EXERCISE PROMPT:
Once you have checked the records that follow, state how many of their lines hold "tall", giving the number only.

---

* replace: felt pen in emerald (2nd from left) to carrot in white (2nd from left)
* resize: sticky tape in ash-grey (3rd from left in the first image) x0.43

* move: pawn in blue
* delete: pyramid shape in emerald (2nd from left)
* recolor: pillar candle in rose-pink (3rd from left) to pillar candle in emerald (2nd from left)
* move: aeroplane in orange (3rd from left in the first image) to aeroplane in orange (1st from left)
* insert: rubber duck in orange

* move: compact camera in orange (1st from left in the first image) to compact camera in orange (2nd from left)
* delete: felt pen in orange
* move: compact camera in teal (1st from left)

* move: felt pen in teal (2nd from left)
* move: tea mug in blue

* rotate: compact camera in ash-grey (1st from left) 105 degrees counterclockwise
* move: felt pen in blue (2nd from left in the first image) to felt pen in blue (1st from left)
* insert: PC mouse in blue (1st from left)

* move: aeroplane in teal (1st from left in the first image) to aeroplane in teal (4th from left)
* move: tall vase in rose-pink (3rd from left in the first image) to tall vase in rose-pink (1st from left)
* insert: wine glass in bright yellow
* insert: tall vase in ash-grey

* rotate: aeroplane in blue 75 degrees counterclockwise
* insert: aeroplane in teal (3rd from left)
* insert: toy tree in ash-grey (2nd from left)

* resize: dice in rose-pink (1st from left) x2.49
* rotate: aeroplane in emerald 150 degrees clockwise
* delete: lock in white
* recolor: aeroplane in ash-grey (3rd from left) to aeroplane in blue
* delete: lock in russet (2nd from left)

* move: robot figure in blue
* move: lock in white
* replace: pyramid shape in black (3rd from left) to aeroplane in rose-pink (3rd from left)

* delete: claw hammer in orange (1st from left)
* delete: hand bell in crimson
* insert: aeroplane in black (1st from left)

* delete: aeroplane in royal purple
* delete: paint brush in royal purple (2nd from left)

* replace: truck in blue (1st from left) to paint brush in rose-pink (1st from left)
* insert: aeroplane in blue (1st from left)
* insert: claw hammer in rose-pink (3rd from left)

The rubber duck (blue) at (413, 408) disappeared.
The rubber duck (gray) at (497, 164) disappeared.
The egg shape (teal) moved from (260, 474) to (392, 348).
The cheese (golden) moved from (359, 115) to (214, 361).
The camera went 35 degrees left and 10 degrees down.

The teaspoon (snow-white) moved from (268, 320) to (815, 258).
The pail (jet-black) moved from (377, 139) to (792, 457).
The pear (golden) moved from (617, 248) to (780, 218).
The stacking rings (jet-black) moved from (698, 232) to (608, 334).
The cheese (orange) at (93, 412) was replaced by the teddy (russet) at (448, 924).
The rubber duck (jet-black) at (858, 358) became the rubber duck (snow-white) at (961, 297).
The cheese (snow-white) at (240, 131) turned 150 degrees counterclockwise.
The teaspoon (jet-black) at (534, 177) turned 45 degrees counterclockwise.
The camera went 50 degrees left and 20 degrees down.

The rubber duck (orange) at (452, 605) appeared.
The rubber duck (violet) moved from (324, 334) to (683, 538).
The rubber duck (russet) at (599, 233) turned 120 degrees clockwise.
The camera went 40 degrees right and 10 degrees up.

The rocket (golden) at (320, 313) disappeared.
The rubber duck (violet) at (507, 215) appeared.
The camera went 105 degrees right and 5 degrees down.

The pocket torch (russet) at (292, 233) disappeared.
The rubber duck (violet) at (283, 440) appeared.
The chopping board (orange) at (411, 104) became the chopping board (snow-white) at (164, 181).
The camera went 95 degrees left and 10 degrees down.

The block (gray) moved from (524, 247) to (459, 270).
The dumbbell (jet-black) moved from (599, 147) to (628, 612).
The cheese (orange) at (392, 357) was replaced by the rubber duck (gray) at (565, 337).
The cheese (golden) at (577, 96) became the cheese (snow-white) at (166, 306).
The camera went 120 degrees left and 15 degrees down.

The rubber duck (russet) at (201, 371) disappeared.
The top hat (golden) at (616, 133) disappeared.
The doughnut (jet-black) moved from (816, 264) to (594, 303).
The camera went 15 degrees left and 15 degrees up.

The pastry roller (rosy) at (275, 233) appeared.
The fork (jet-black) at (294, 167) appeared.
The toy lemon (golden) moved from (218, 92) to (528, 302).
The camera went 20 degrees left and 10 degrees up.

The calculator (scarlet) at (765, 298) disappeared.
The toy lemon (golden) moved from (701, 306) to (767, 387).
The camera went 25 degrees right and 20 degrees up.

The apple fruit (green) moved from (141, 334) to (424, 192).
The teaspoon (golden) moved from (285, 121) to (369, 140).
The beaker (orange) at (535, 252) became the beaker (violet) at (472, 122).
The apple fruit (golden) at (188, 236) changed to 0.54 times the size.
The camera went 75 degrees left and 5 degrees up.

---

RESPONSE AREA:
2